What to do =
The word "brown" marks the lines to keep; find each one in the data and copy it.
** Opening Dataset content block **
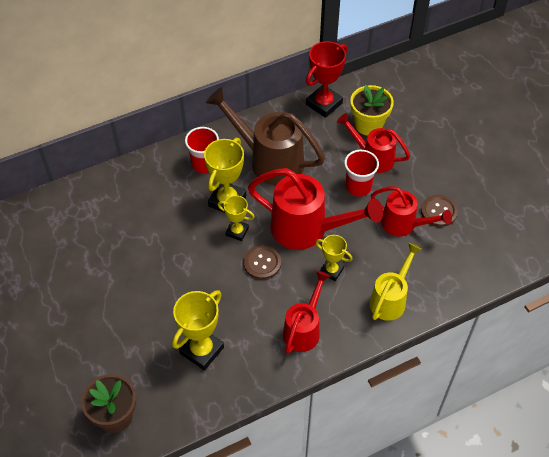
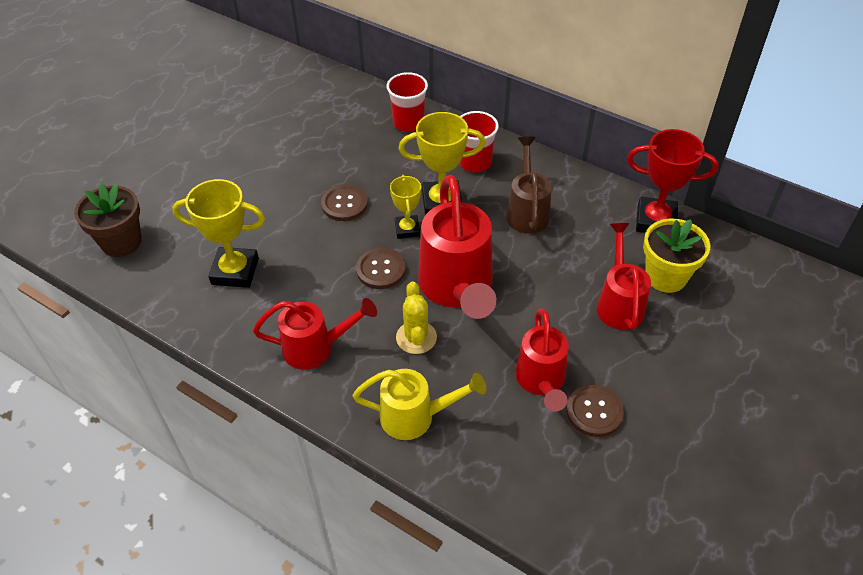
camera: 60 degrees right, 5 degrees down
(185, 256) = (344, 204): none -> brown button
(269, 160) = (527, 211): brown watering can -> brown watering can, size x0.62
(331, 270) = (416, 337): yellow trophy -> yellow cactus
(358, 187) = (560, 309): red cup -> red cup (408, 123)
** Closing Dataset content block **
Finished exercise =
(185, 256) = (344, 204): none -> brown button
(269, 160) = (527, 211): brown watering can -> brown watering can, size x0.62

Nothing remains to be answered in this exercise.